ASSIGNED TASK:
Each line starting at the one that contains "camera: 125 degrees right, 10 degrees up" and ending at the one that contains "(395, 346) = (219, 278): purple pan -> none" must be returned exactly, and the rest of the listing is left out.

MATERIAL PROVIDED:
★ ★ ★ ★ ★ ★ ★
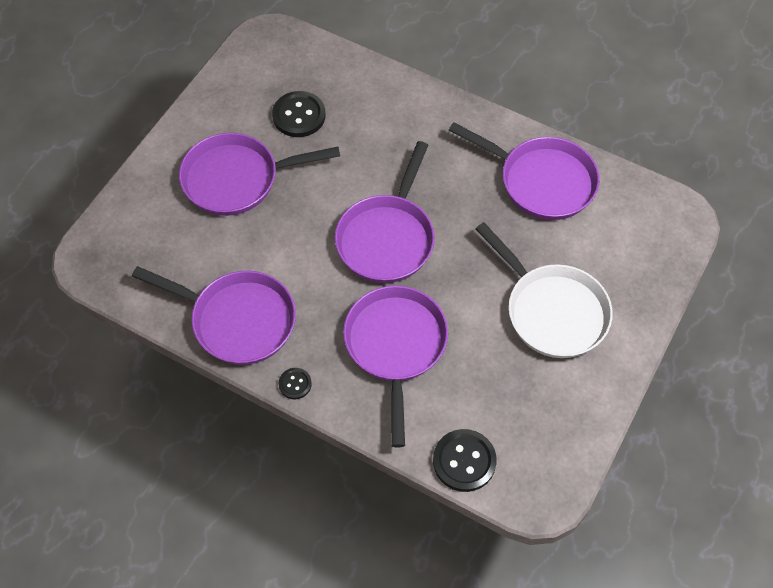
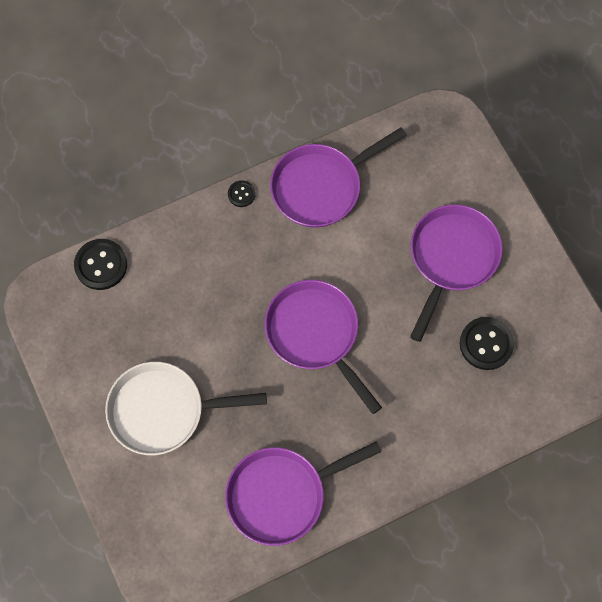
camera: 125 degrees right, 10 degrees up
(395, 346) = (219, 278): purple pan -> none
★ ★ ★ ★ ★ ★ ★
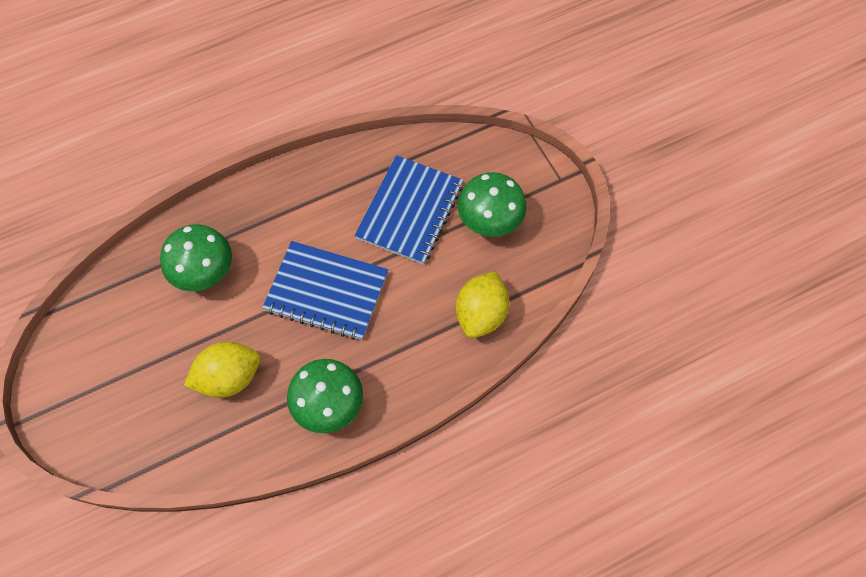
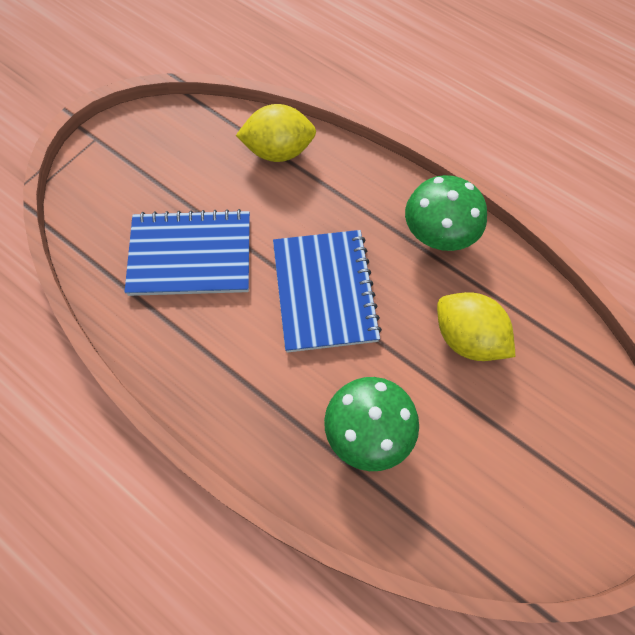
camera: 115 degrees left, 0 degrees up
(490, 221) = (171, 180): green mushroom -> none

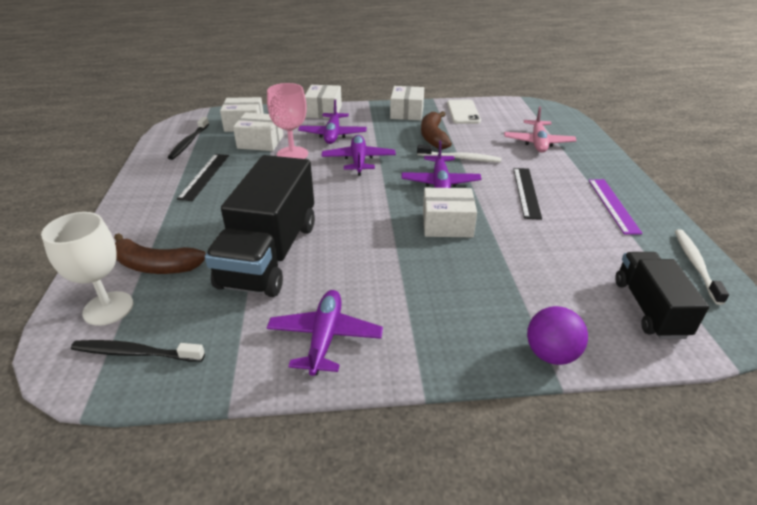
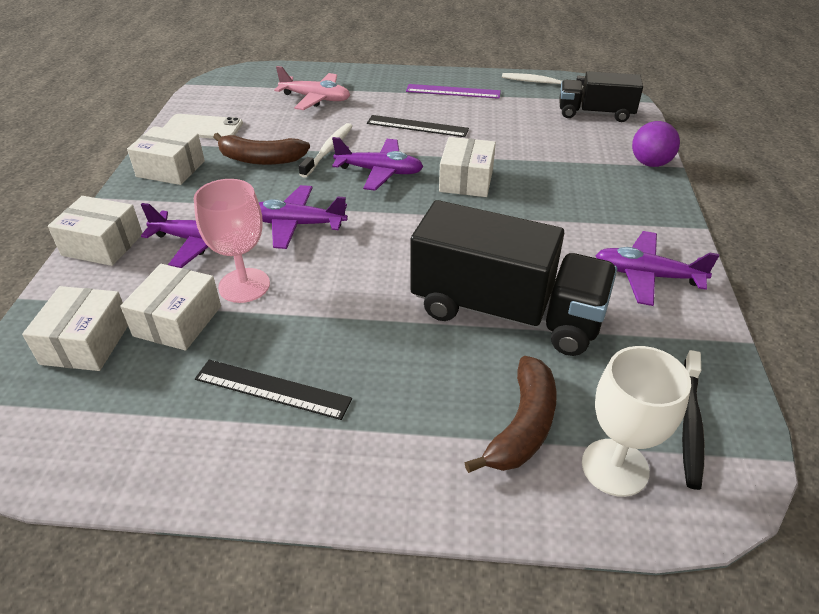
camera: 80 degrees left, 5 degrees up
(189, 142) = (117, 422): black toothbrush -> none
★ ★ ★ ★ ★ ★ ★
SOLUTION TO THIS EXERCISE:
camera: 125 degrees right, 10 degrees up
(395, 346) = (219, 278): purple pan -> none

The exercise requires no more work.